Work instructions ▸ Whichever lines include the word "purple", copy them as they appear in the data.

Information given ▸
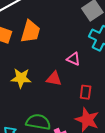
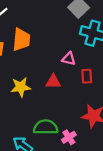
red rectangle: (86, 92) -> (87, 76), moved

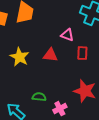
yellow star: (21, 87) -> (20, 57), turned 30
green semicircle: (46, 127) -> (39, 97), size x0.6

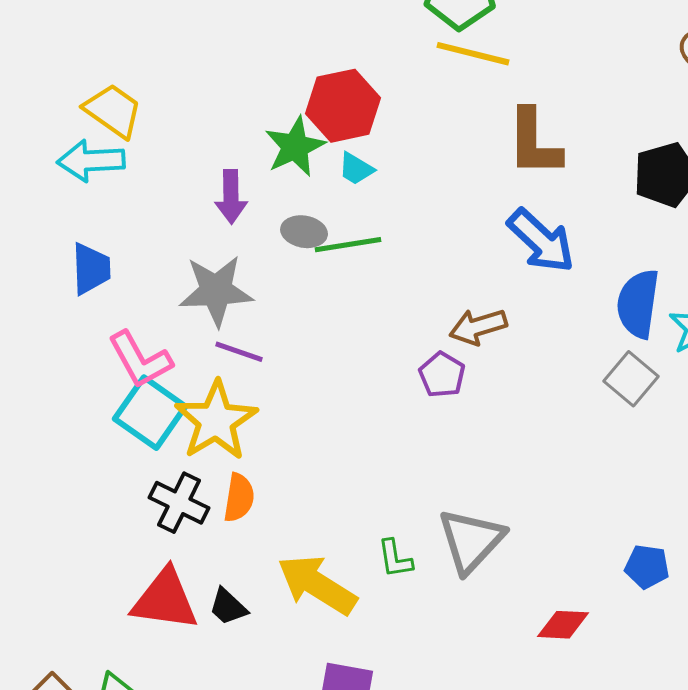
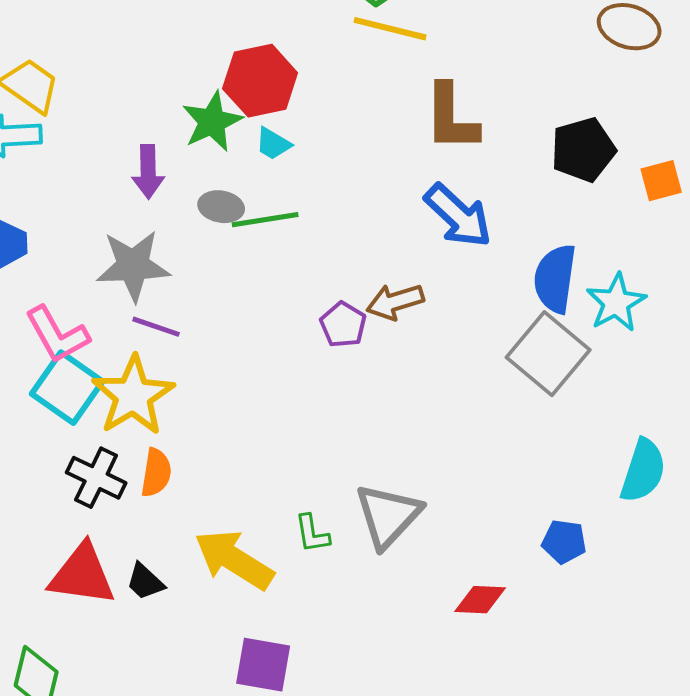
purple pentagon: (442, 375) -> (343, 325), moved
gray square: (631, 379) -> (548, 354), size x1.5

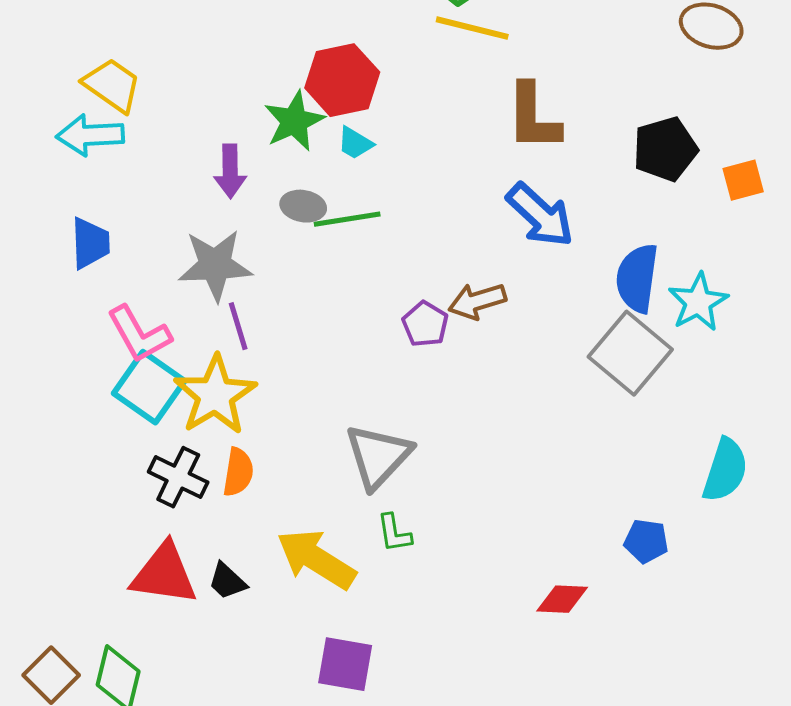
purple line: (156, 327) -> (238, 326), turned 54
gray triangle: (388, 516) -> (378, 456), moved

Result of this exercise ▸
purple pentagon: (442, 375) -> (343, 325), moved
purple line: (156, 327) -> (238, 326), turned 54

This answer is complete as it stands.